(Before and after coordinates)
__________
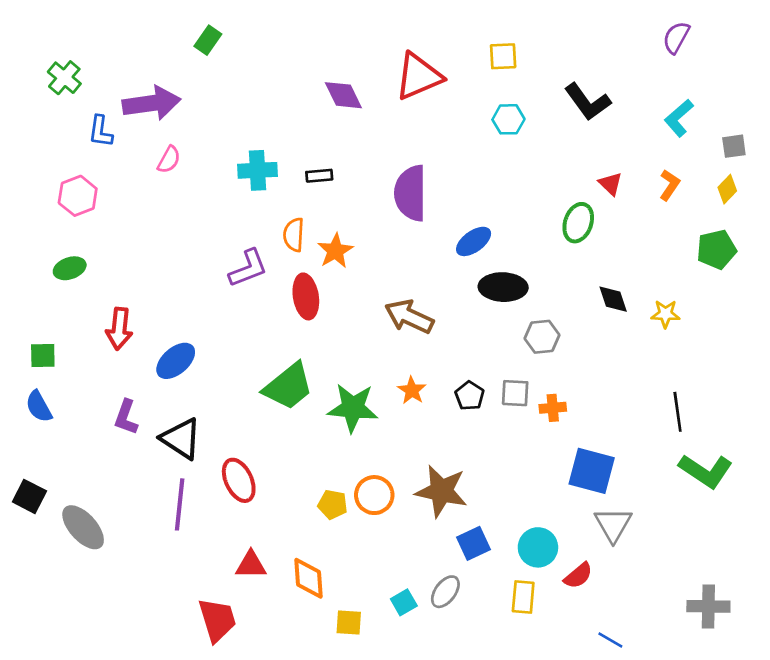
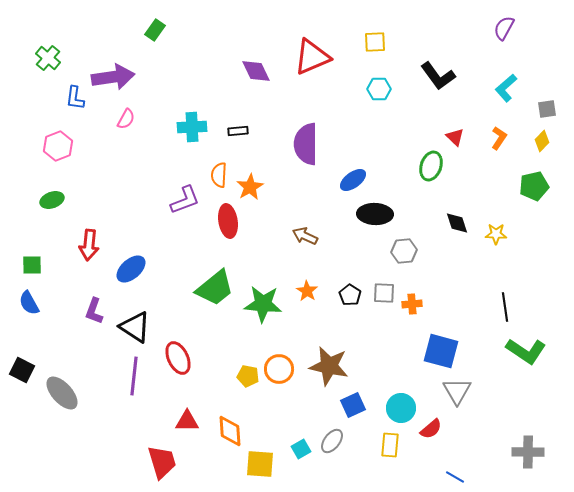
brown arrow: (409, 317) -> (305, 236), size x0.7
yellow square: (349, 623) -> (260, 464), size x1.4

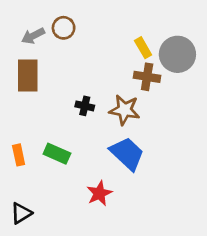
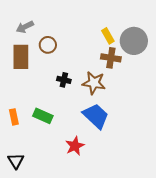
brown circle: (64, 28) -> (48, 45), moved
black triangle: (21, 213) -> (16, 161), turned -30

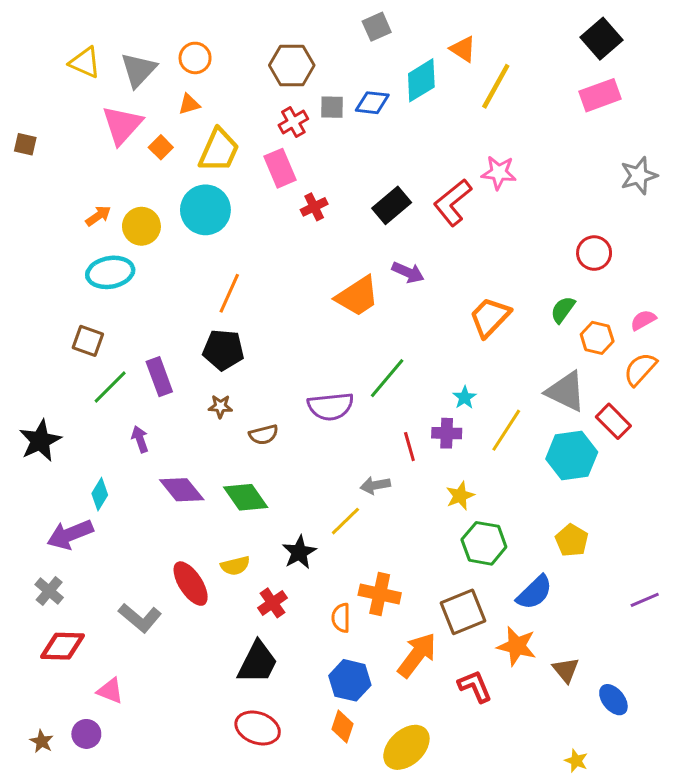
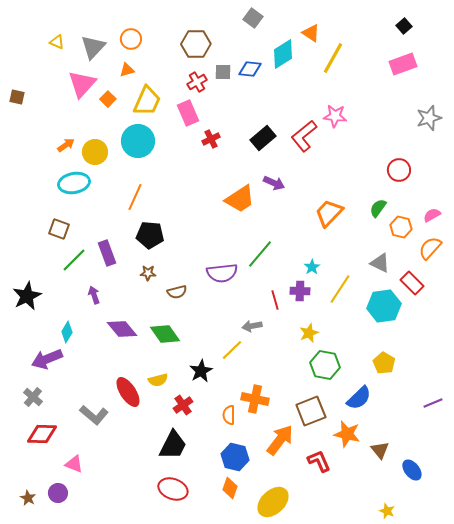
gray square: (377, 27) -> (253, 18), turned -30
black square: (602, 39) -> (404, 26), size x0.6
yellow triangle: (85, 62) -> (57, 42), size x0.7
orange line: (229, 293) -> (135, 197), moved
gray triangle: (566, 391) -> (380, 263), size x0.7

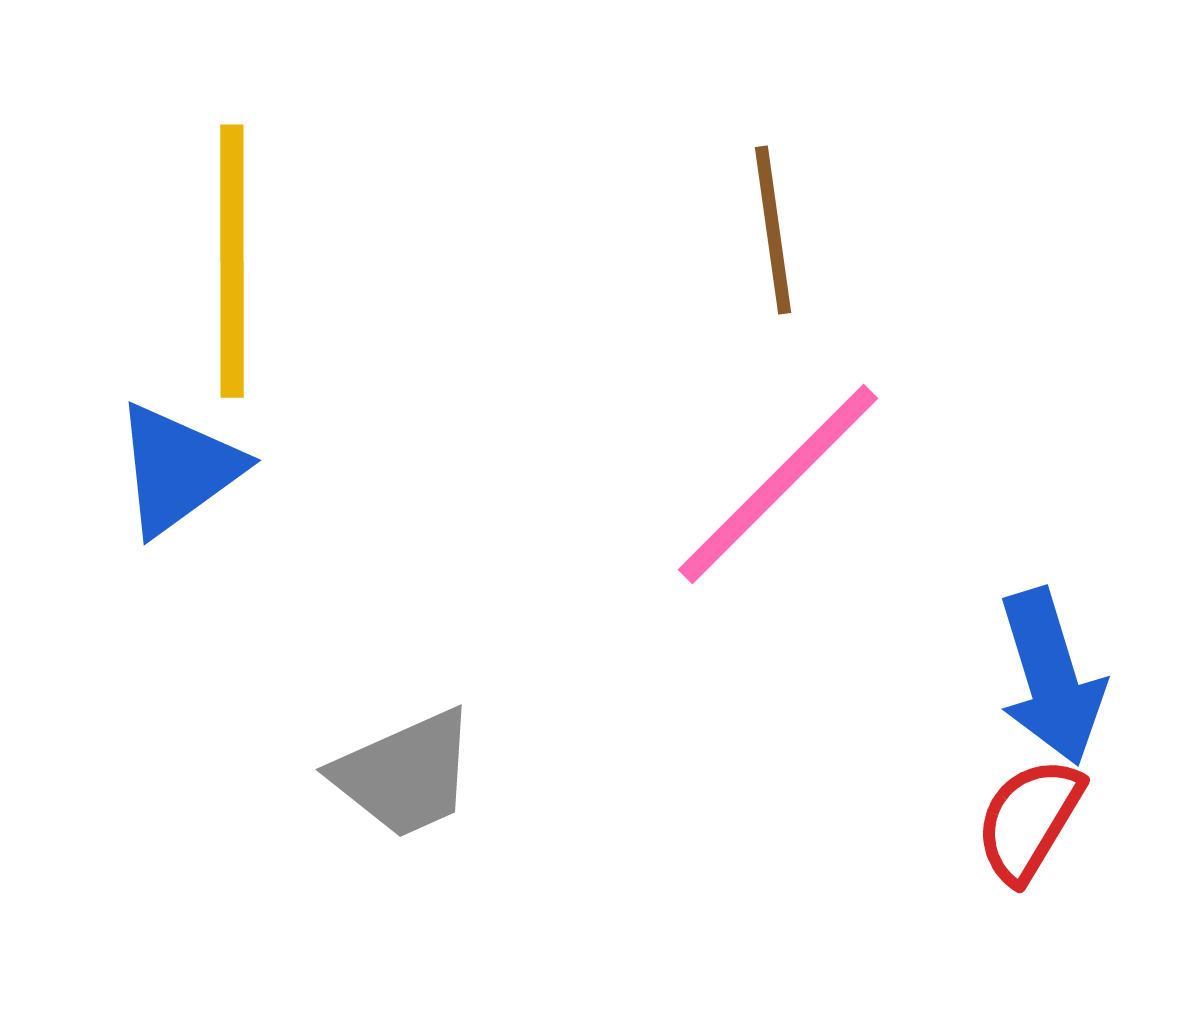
__________
Across all the lines above, repeat the wording exactly and omit the pictures.

brown arrow: (409, 317) -> (305, 236), size x0.7
yellow square: (349, 623) -> (260, 464), size x1.4

brown circle: (64, 28) -> (48, 45), moved
black triangle: (21, 213) -> (16, 161), turned -30

gray square: (377, 27) -> (253, 18), turned -30
black square: (602, 39) -> (404, 26), size x0.6
yellow triangle: (85, 62) -> (57, 42), size x0.7
orange line: (229, 293) -> (135, 197), moved
gray triangle: (566, 391) -> (380, 263), size x0.7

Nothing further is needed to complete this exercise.